[Your instructions] Once the images are set aside, write out the rest of the records exactly.

[Records drawn from a dataset]
# # #

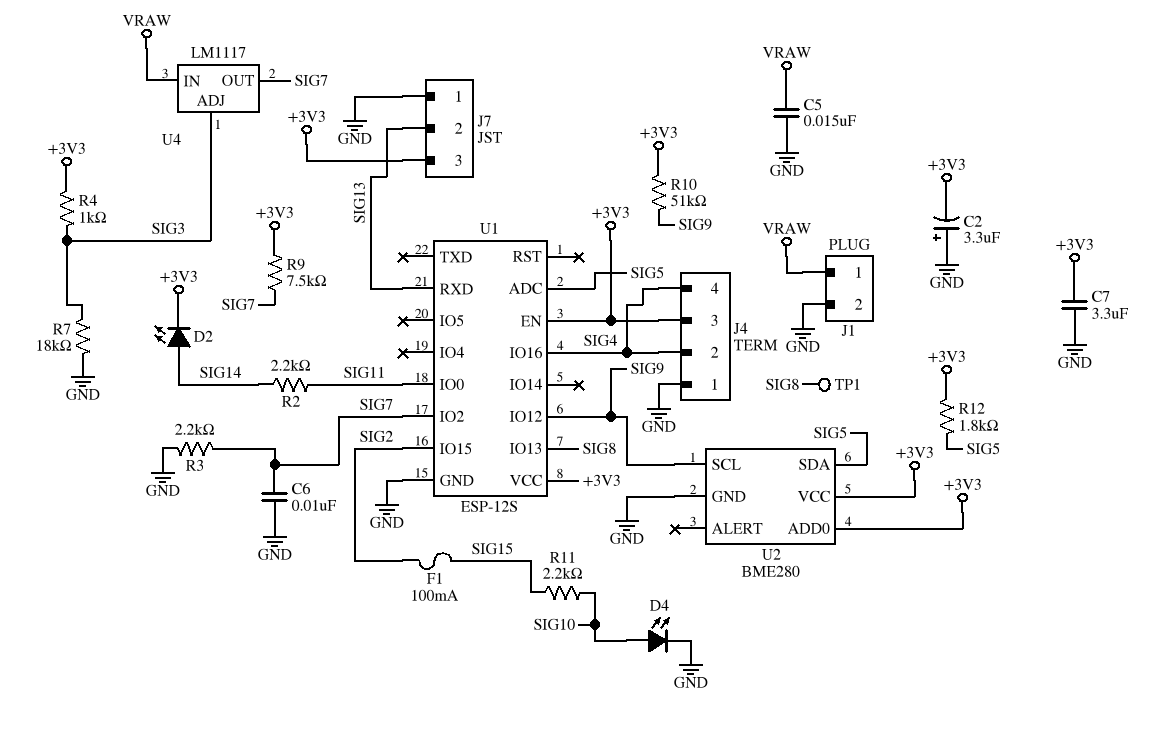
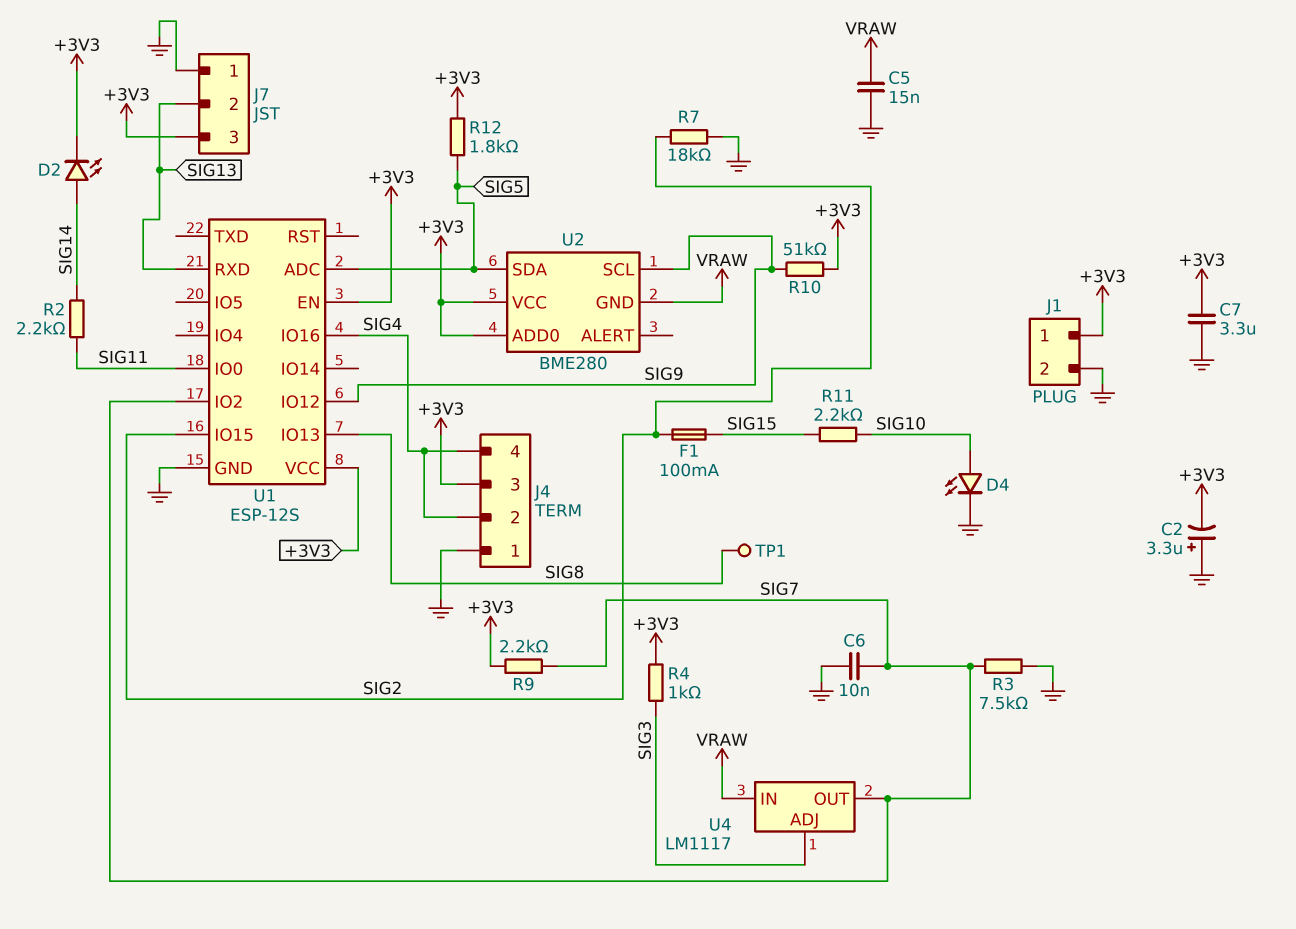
J1 pin 1: VRAW -> +3V3
R3: 2.2k (GND, SIG7) -> 7.5k (GND, SIG7)
R7: 18k (GND, SIG3) -> 18k (GND, SIG2)
R9: 7.5k (+3V3, SIG7) -> 2.2k (+3V3, SIG7)
U2 pin GND: GND -> VRAW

# # #

[Response to the task]
J1 pin 1: VRAW -> +3V3
R3: 2.2k (GND, SIG7) -> 7.5k (GND, SIG7)
R7: 18k (GND, SIG3) -> 18k (GND, SIG2)
R9: 7.5k (+3V3, SIG7) -> 2.2k (+3V3, SIG7)
U2 pin GND: GND -> VRAW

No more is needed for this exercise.